◆ EXERCISE GOAL ◆
Please quote exactly the lines below from the line containing "purple plate: 6 -> 5" to the line containing "turquoise cylinder: 4 -> 1", both lines included, and nothing else.

◆ GIVEN RECORDS ◆

§ §

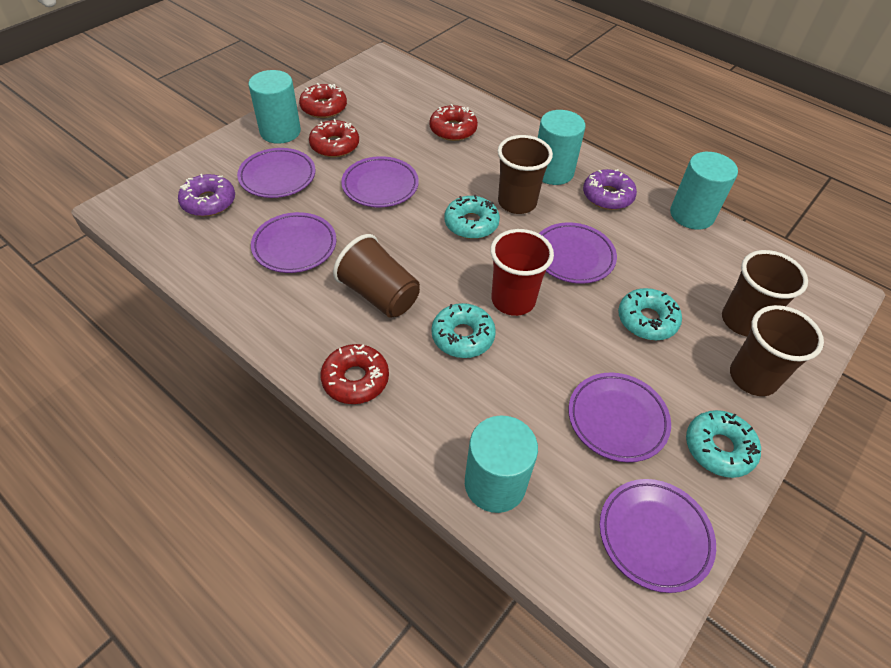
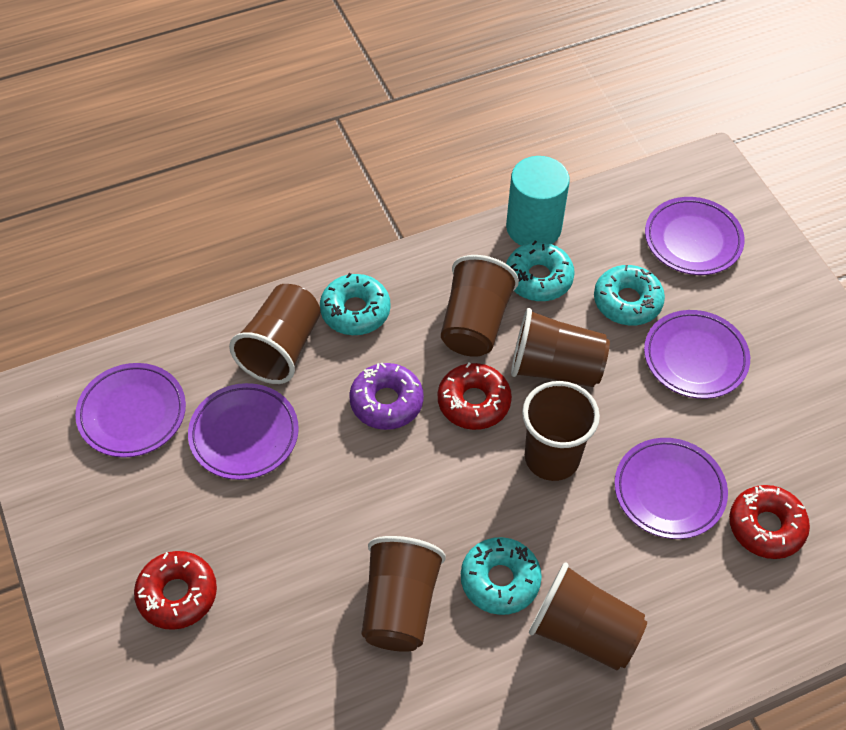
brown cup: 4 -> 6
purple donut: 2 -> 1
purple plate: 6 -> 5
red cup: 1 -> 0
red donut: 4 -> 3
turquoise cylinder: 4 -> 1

§ §

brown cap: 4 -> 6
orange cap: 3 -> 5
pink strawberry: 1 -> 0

§ §

◆ SOLUTION FOR THIS EXERCISE ◆
purple plate: 6 -> 5
red cup: 1 -> 0
red donut: 4 -> 3
turquoise cylinder: 4 -> 1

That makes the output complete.